(MATERIAL FOR THIS TASK Opens)
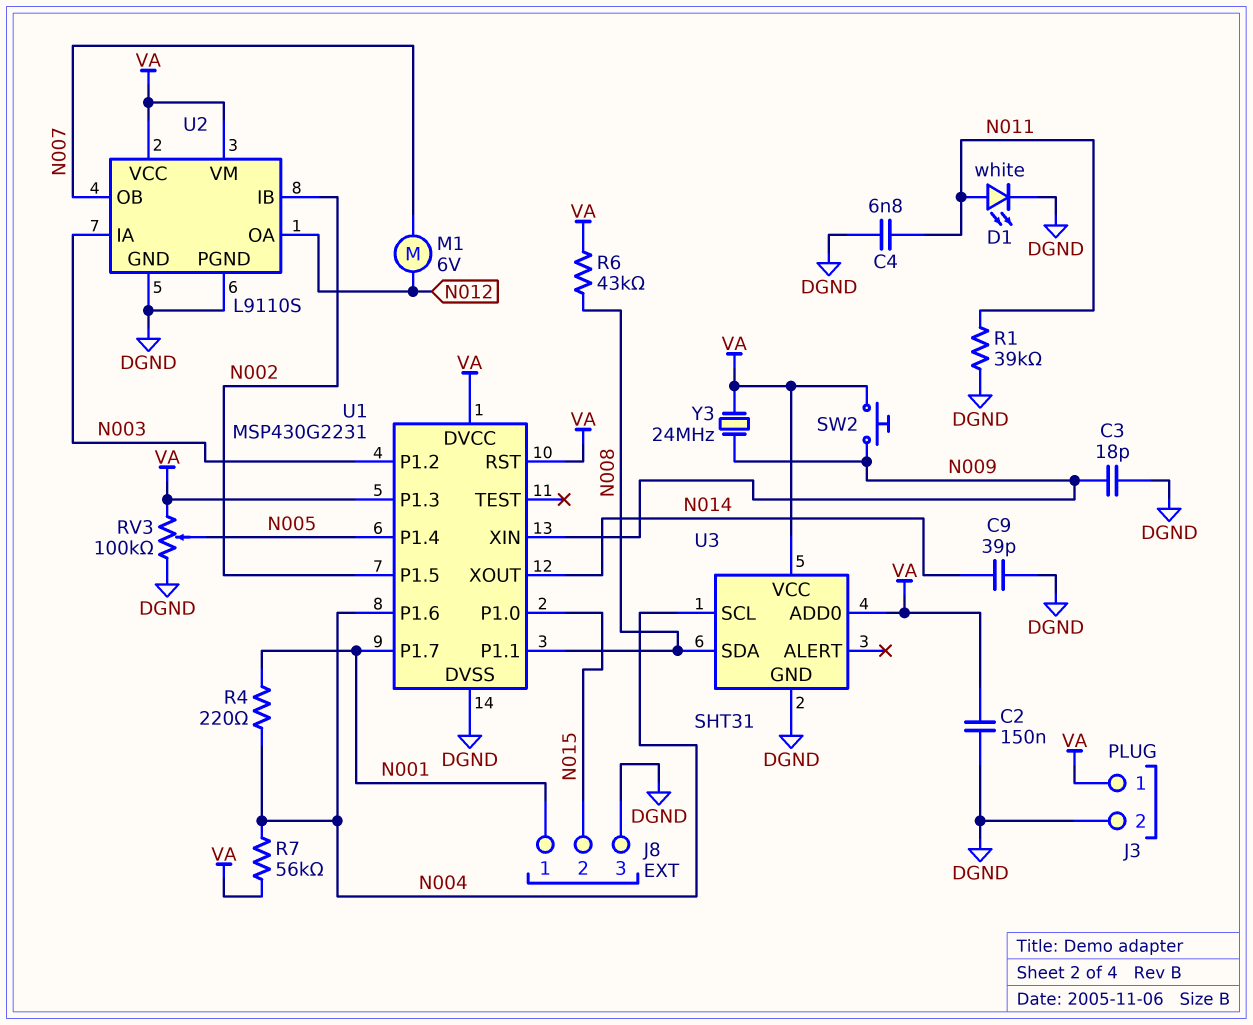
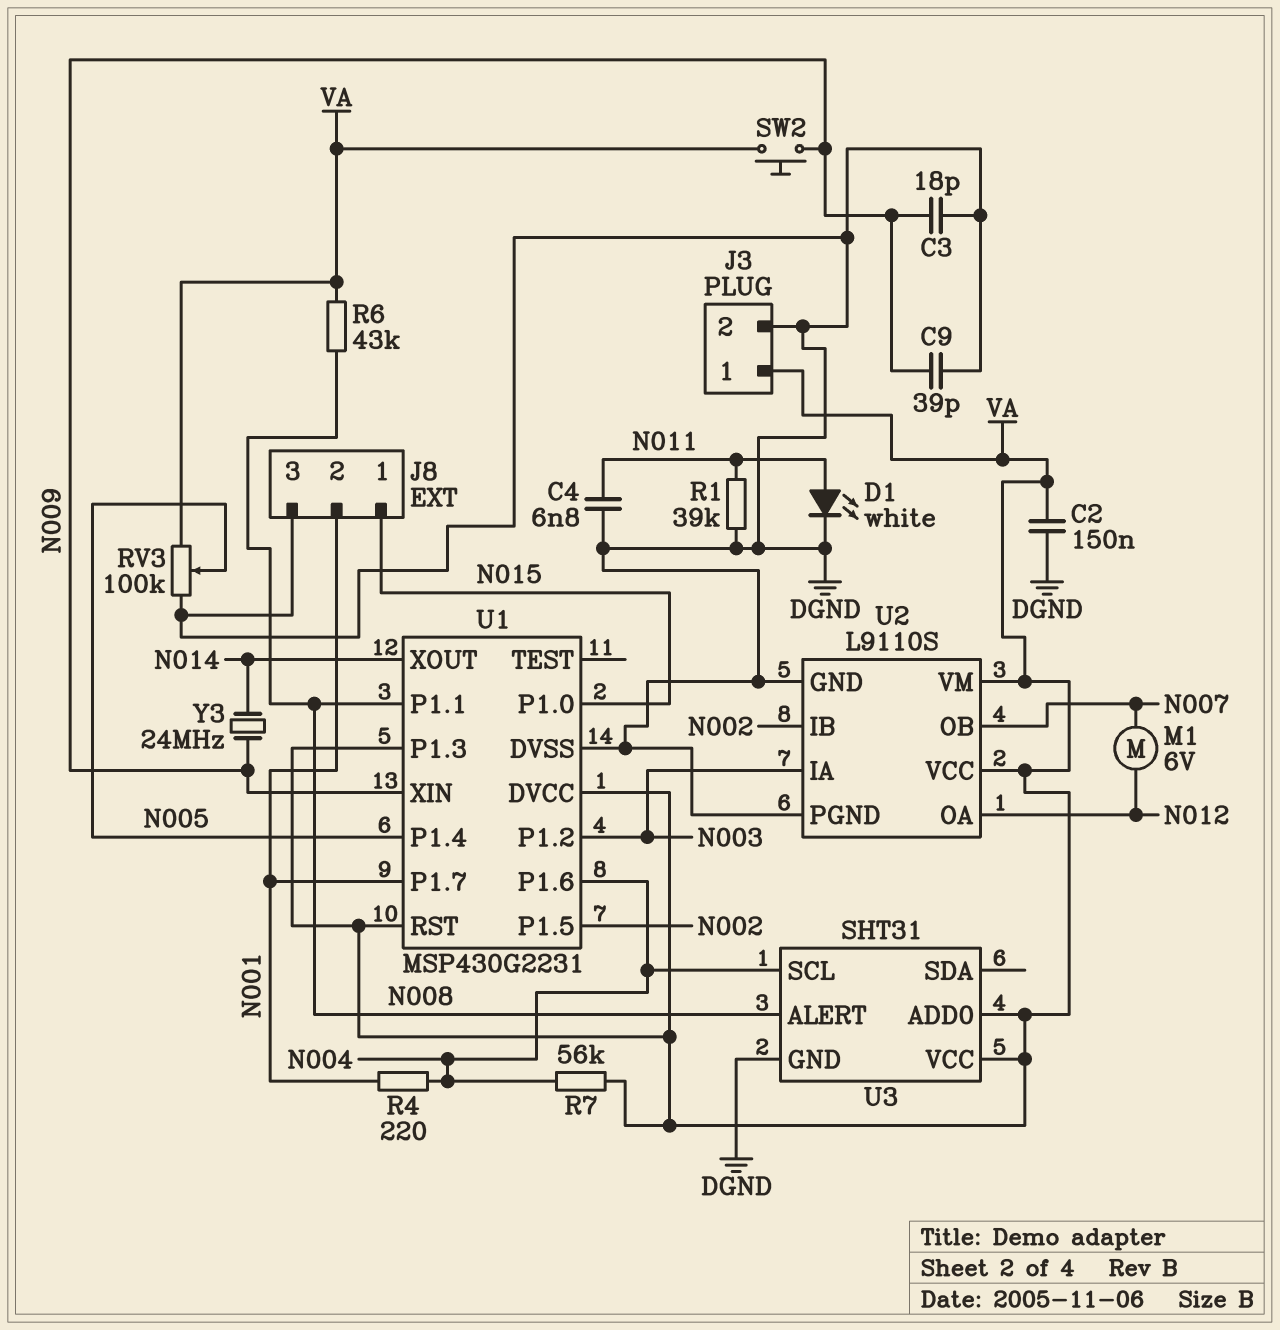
C9: 39pF (DGND, N014) -> 39pF (DGND, N009)
J8 pin 1: N001 -> N015
J8 pin 2: N015 -> N001
U3 pin ALERT: none -> N008
U3 pin SDA: N008 -> none
Y3: 24MHz (N009, VA) -> 24MHz (N009, N014)

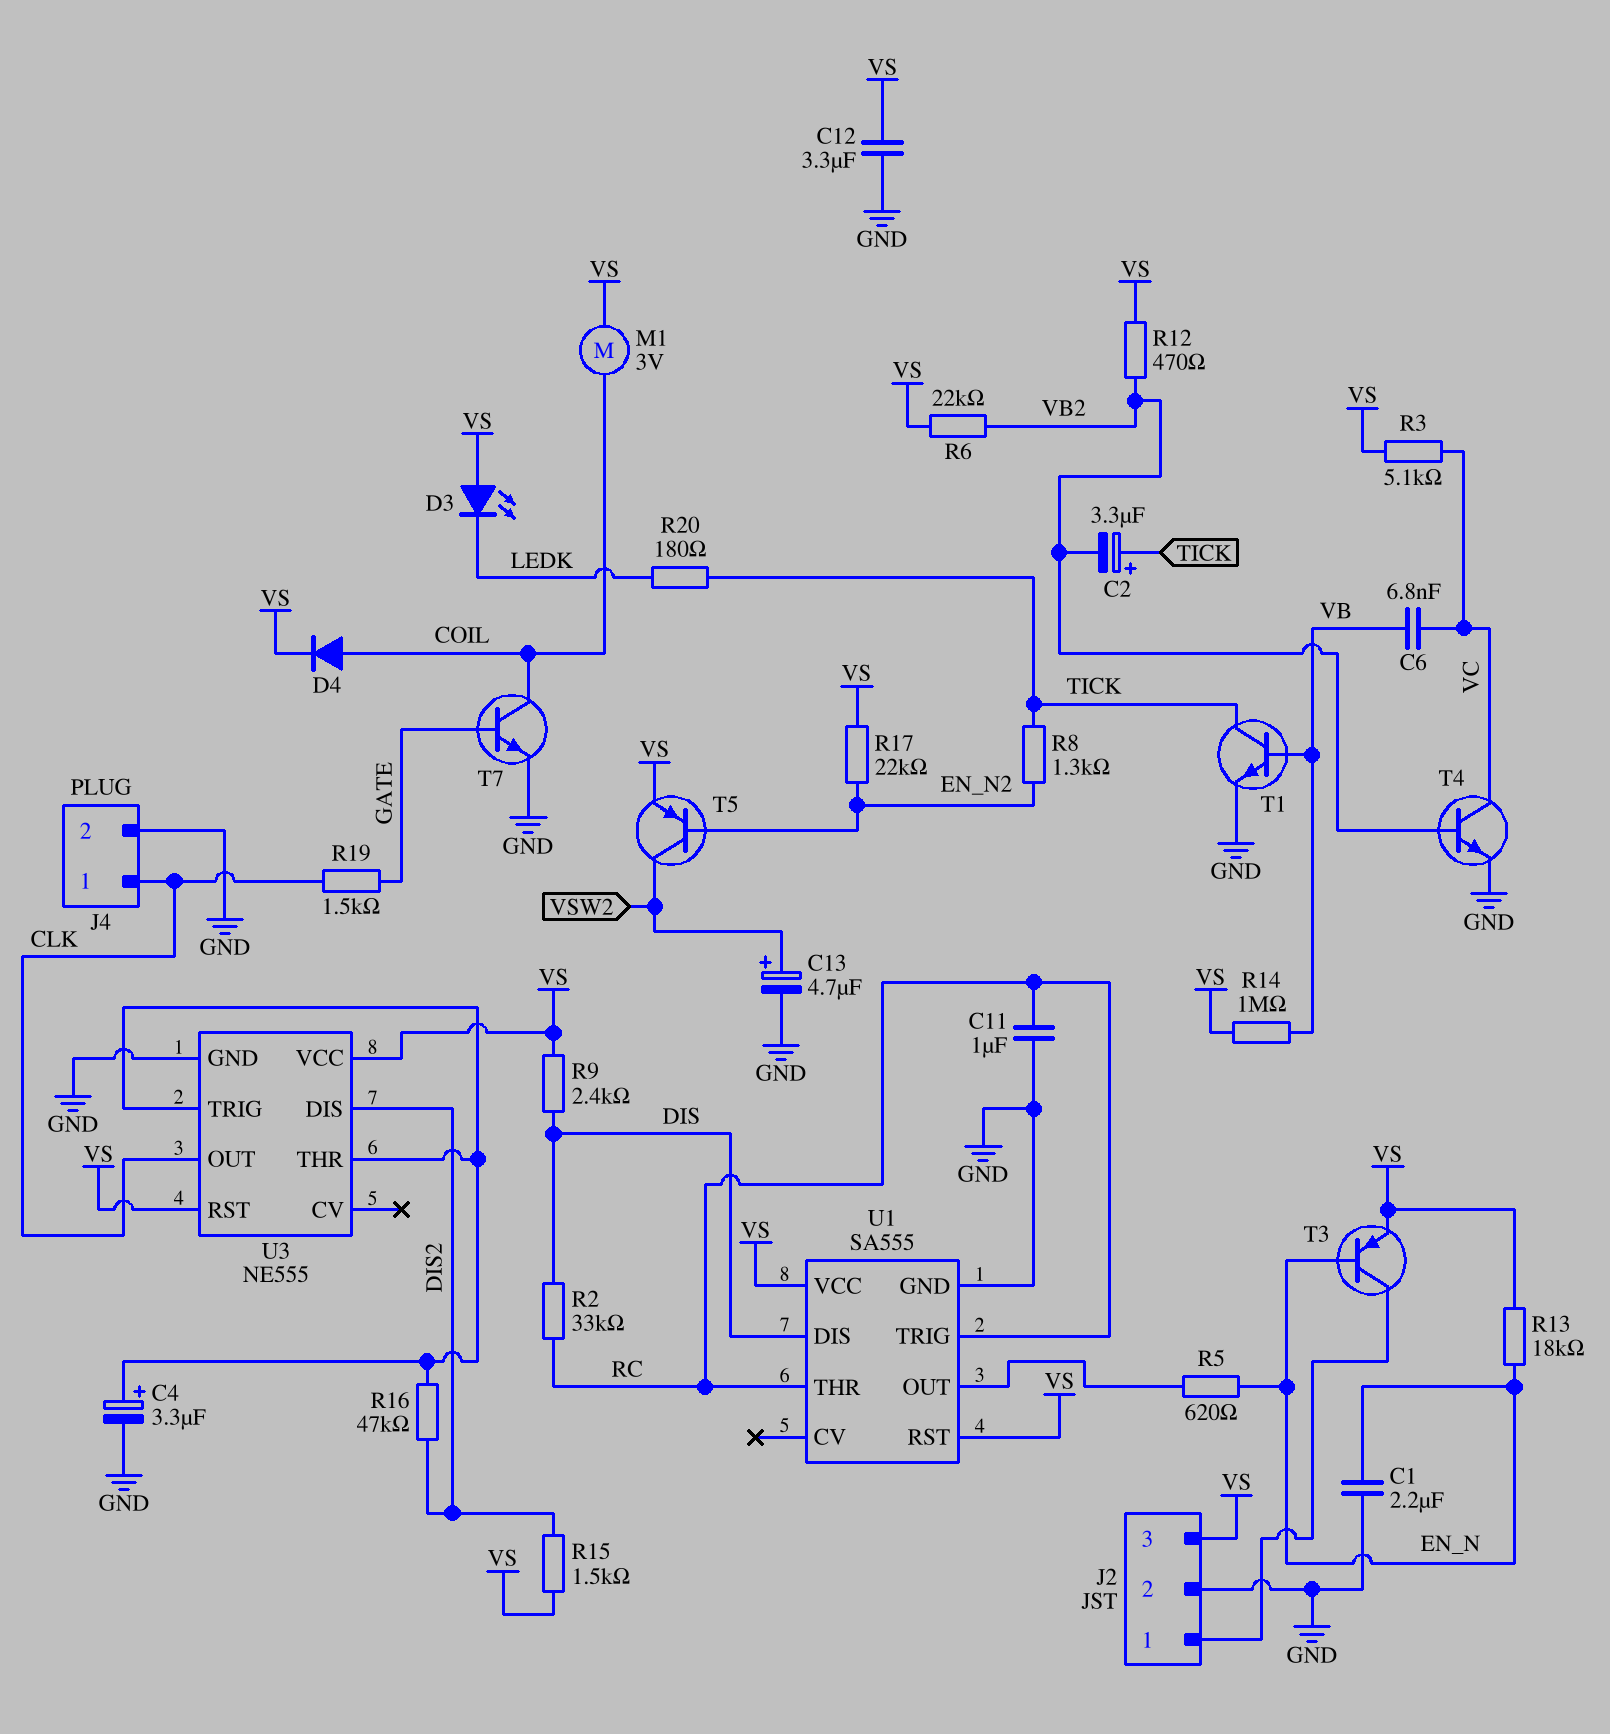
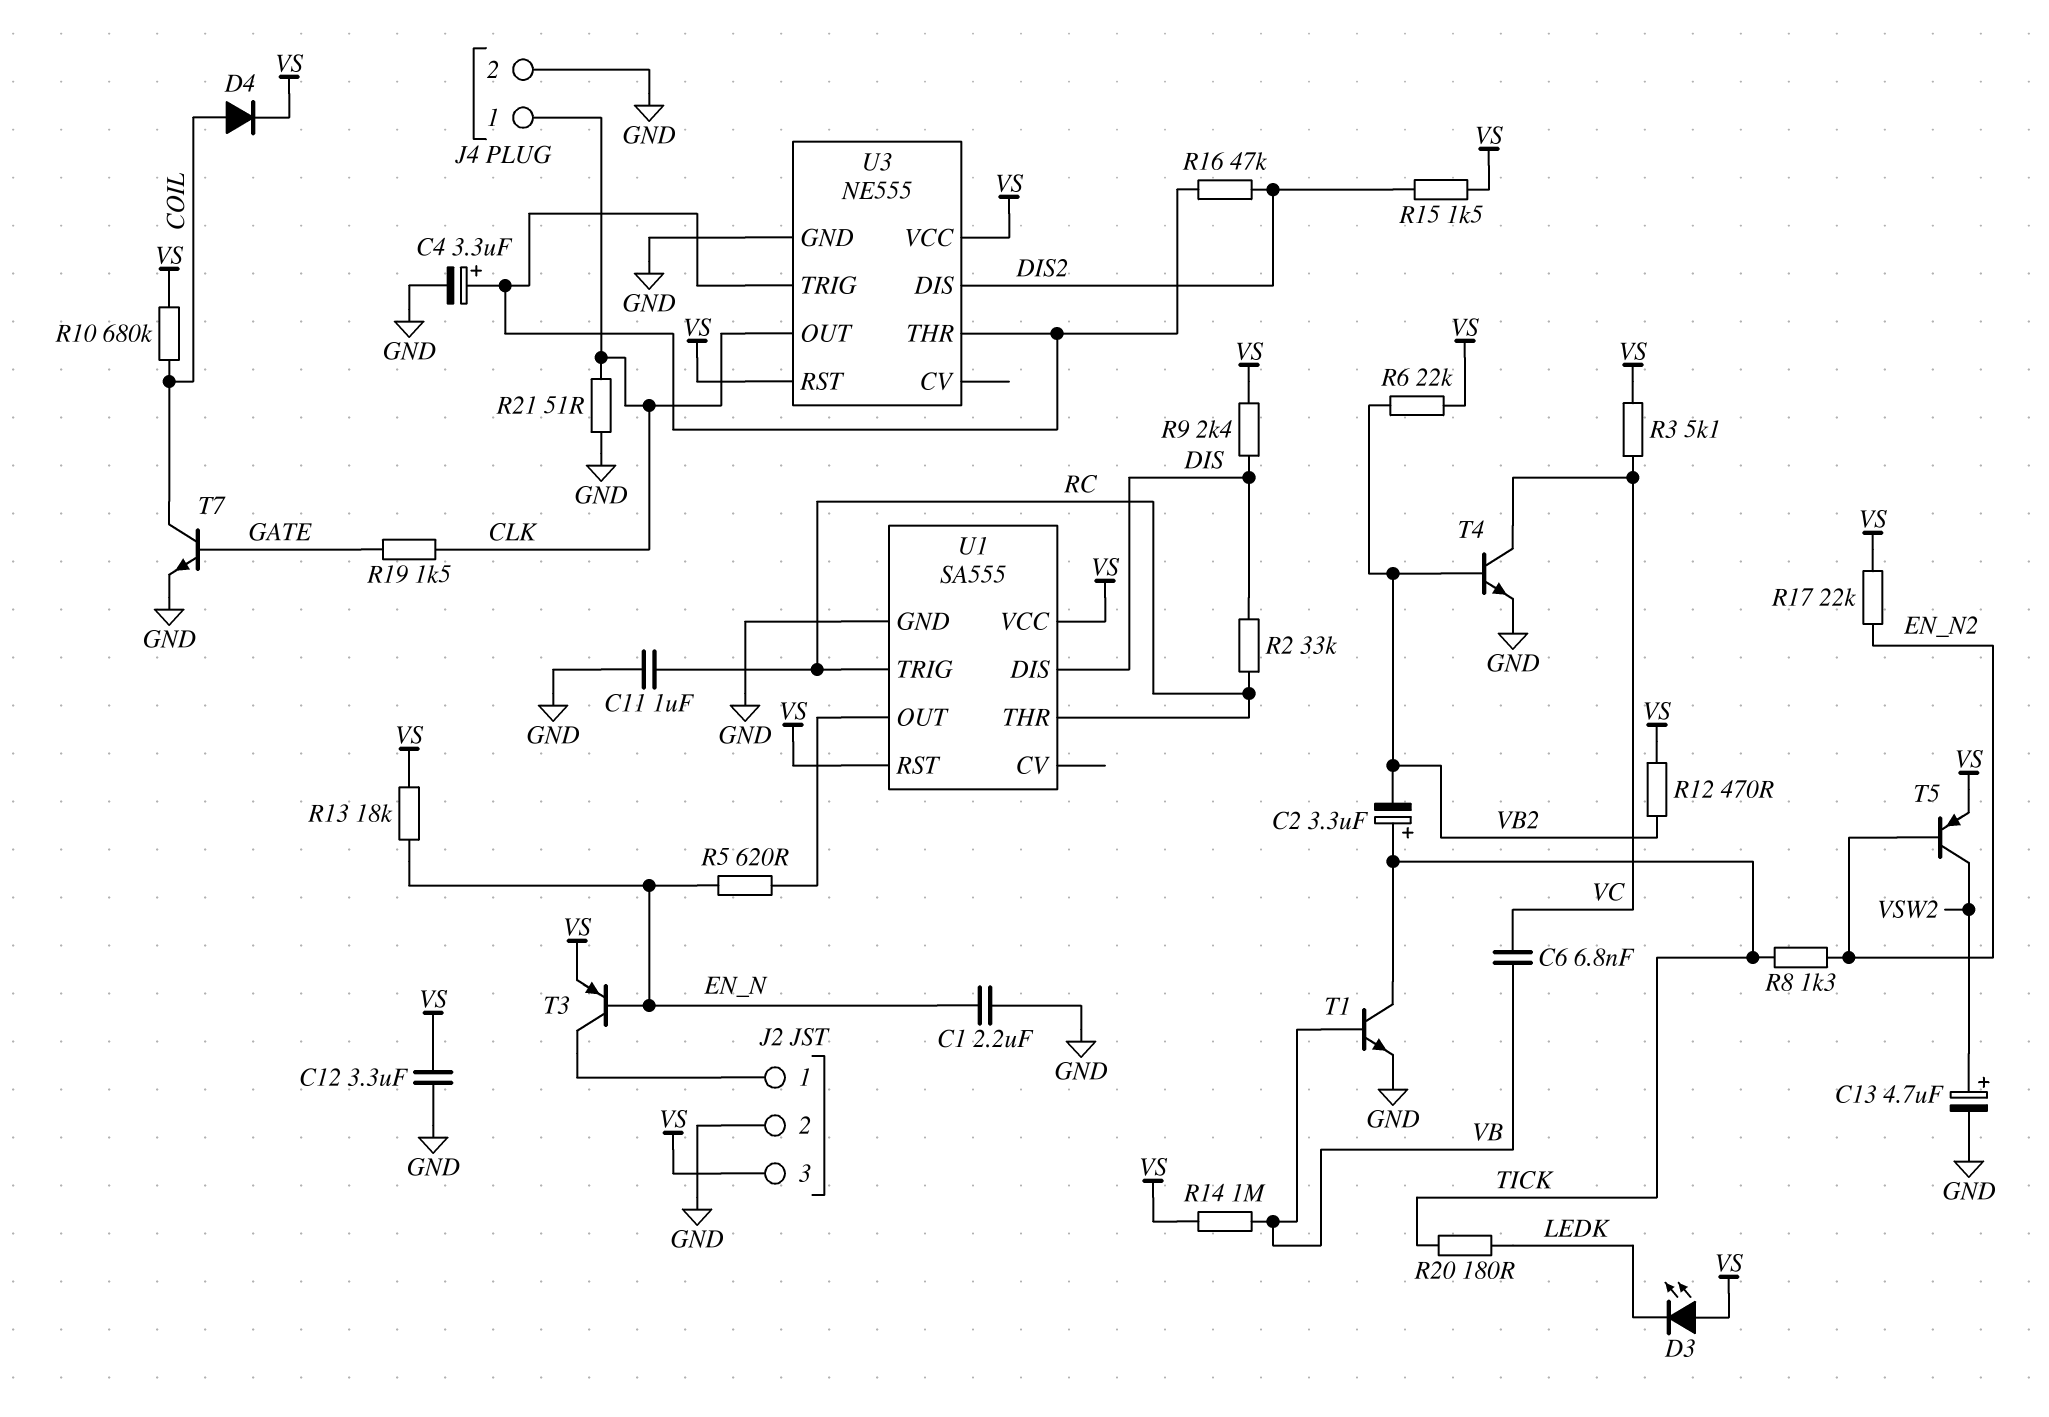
M1: motor 3V (COIL, VS) -> none
R10: none -> 680k (COIL, VS)
R21: none -> 51 (CLK, GND)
(MATERIAL FOR THIS TASK Closes)
→ **YOUR OBJECTIVE**:
First drop every picture, then print the data above exactly as it stands.

→ **REPLY**:
C9: 39pF (DGND, N014) -> 39pF (DGND, N009)
J8 pin 1: N001 -> N015
J8 pin 2: N015 -> N001
U3 pin ALERT: none -> N008
U3 pin SDA: N008 -> none
Y3: 24MHz (N009, VA) -> 24MHz (N009, N014)

M1: motor 3V (COIL, VS) -> none
R10: none -> 680k (COIL, VS)
R21: none -> 51 (CLK, GND)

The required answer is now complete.